▶ Problem to work on: What you return must be the full data, repeated verbatim, with no pictures in it.

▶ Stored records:
____________________

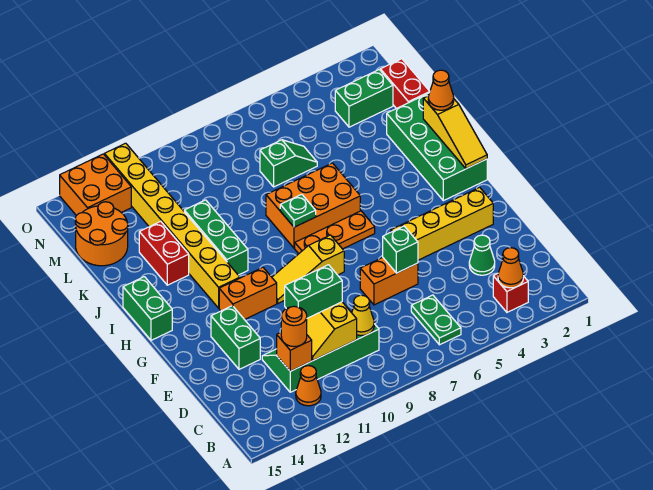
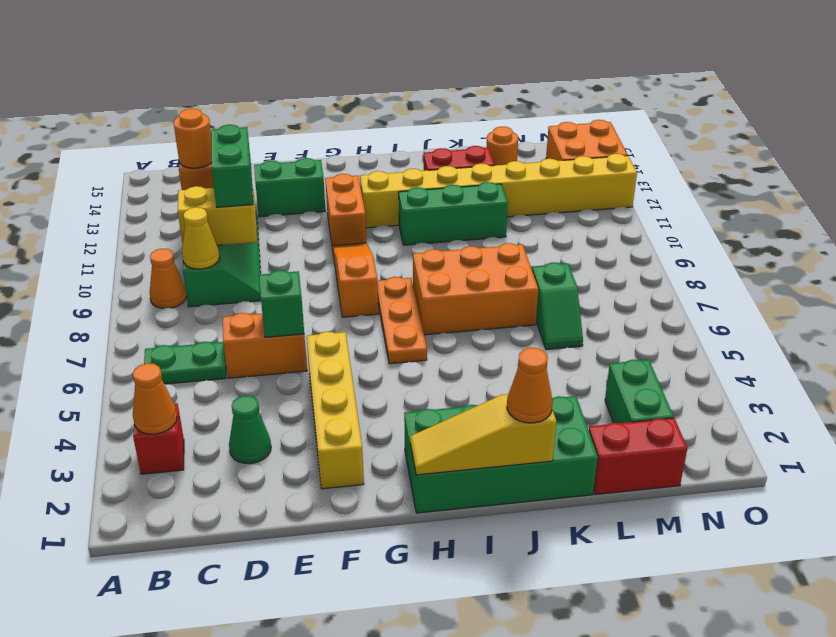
orange cone B12 level 1 -> orange cone B9 level 1
orange brick E6:E7 level 1 -> orange brick D6:E6 level 1
yellow slope G8:G10 level 1 top 8 -> orange slope G8:G10 level 1 top 8
green brick H15:I15 level 1 -> none
orange brick I6:J8 level 1 -> orange brick I7:K8 level 1
green plate I8 level 2 -> none
orange round brick L14:M15 level 1 -> orange round brick L14 level 1

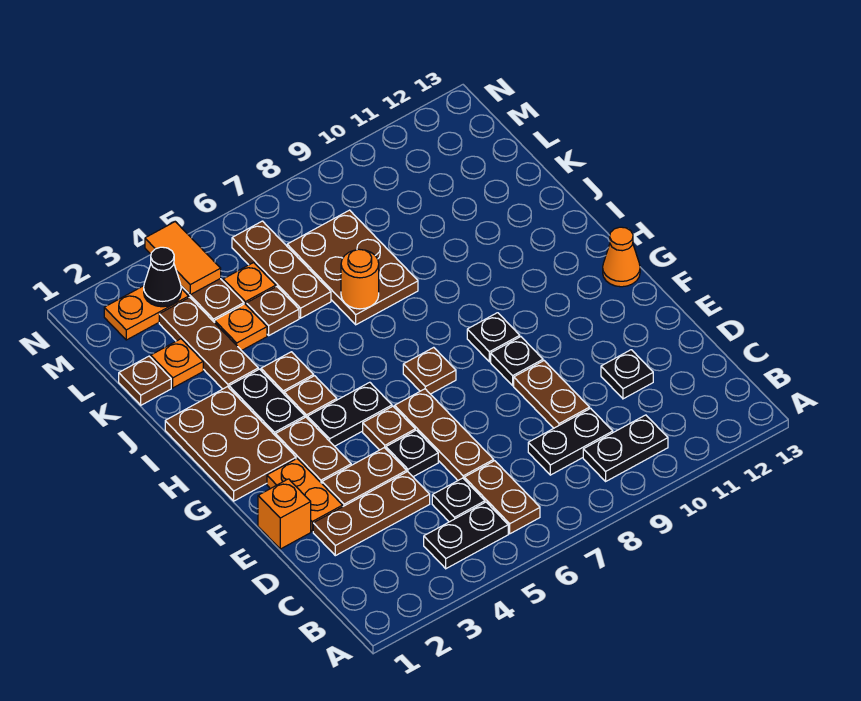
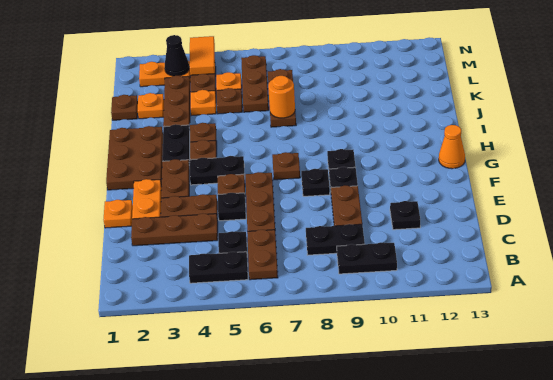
orange brick E1 level 1 -> orange plate E1 level 1
none -> black plate F8 level 1
brown plate J7:L8 level 1 -> brown plate J7:L7 level 1

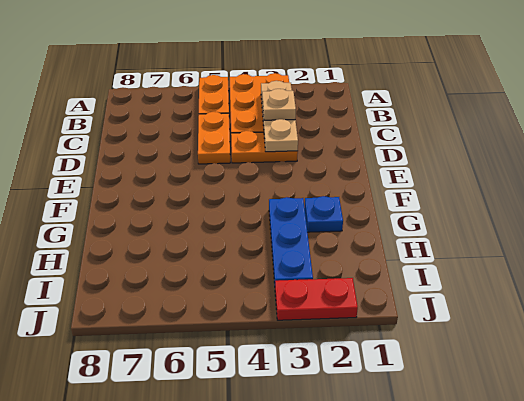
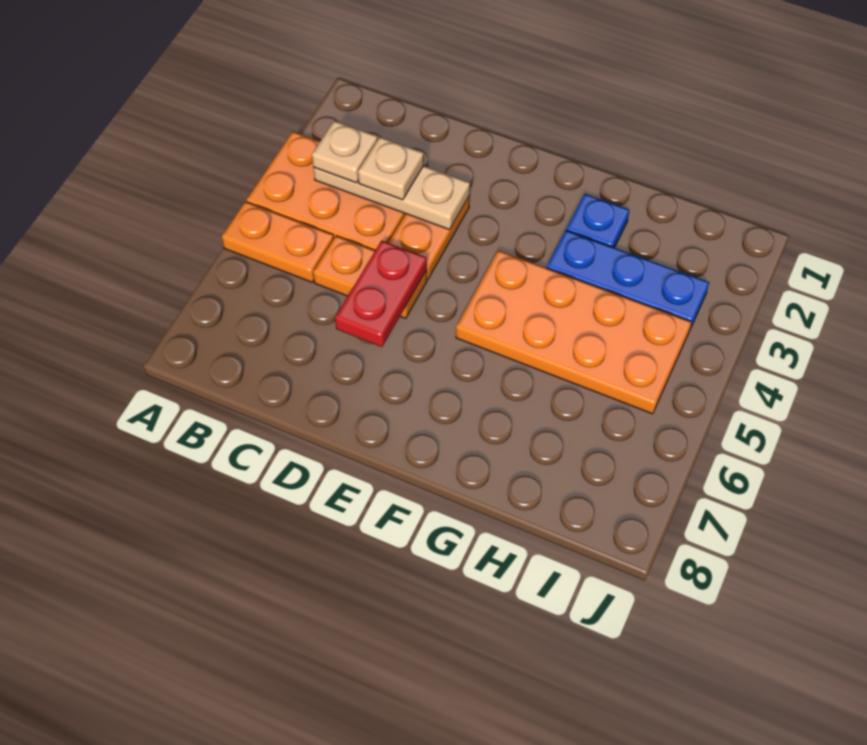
none -> tan plate B3 level 3
none -> orange plate F4:I5 level 1
red plate J2:J3 level 1 -> red plate D5:D6 level 2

____________________

▶ Written response:
orange cone B12 level 1 -> orange cone B9 level 1
orange brick E6:E7 level 1 -> orange brick D6:E6 level 1
yellow slope G8:G10 level 1 top 8 -> orange slope G8:G10 level 1 top 8
green brick H15:I15 level 1 -> none
orange brick I6:J8 level 1 -> orange brick I7:K8 level 1
green plate I8 level 2 -> none
orange round brick L14:M15 level 1 -> orange round brick L14 level 1

orange brick E1 level 1 -> orange plate E1 level 1
none -> black plate F8 level 1
brown plate J7:L8 level 1 -> brown plate J7:L7 level 1

none -> tan plate B3 level 3
none -> orange plate F4:I5 level 1
red plate J2:J3 level 1 -> red plate D5:D6 level 2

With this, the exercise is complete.